### Provided material

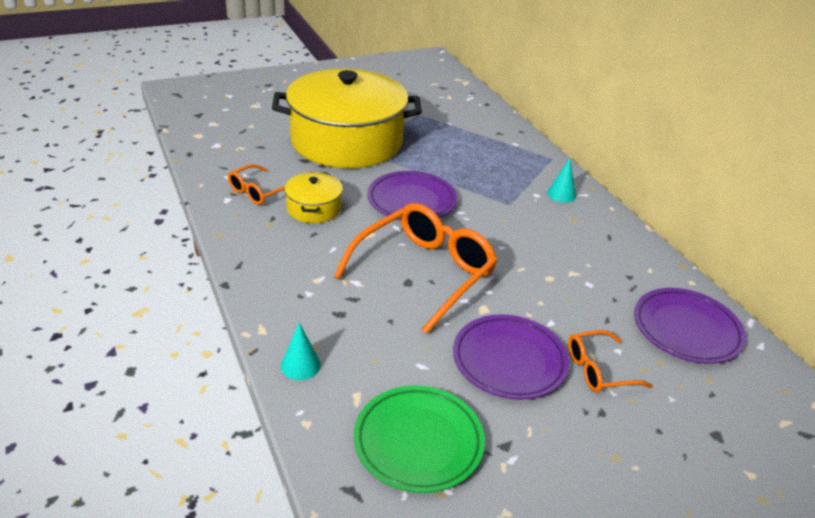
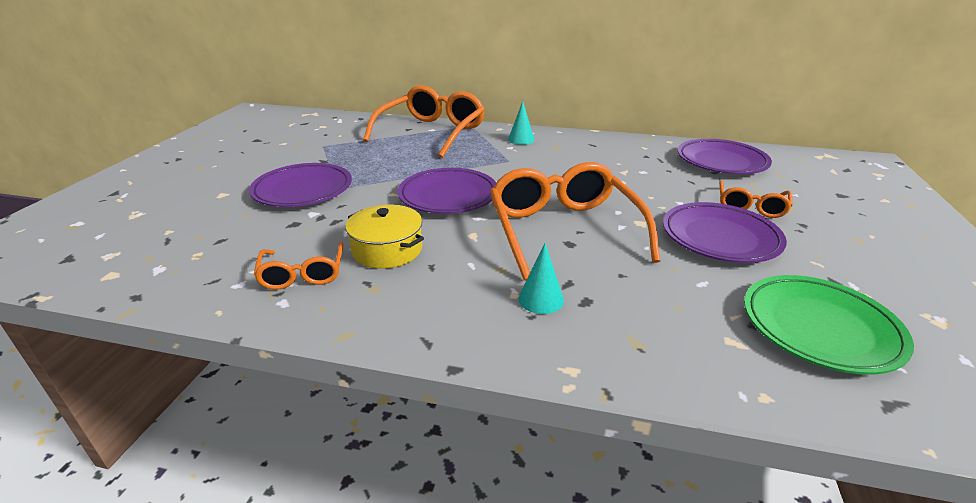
camera: 50 degrees left, 5 degrees down
(300, 365) = (658, 362): turquoise cone -> turquoise cone (541, 299)
(347, 141) = (303, 190): yellow pot -> purple plate
(509, 146) = (432, 132): none -> orange glasses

### Your objective
The whole listing should be reproduced exactly. Images don't go in.

### Response for this exercise
camera: 50 degrees left, 5 degrees down
(300, 365) = (658, 362): turquoise cone -> turquoise cone (541, 299)
(347, 141) = (303, 190): yellow pot -> purple plate
(509, 146) = (432, 132): none -> orange glasses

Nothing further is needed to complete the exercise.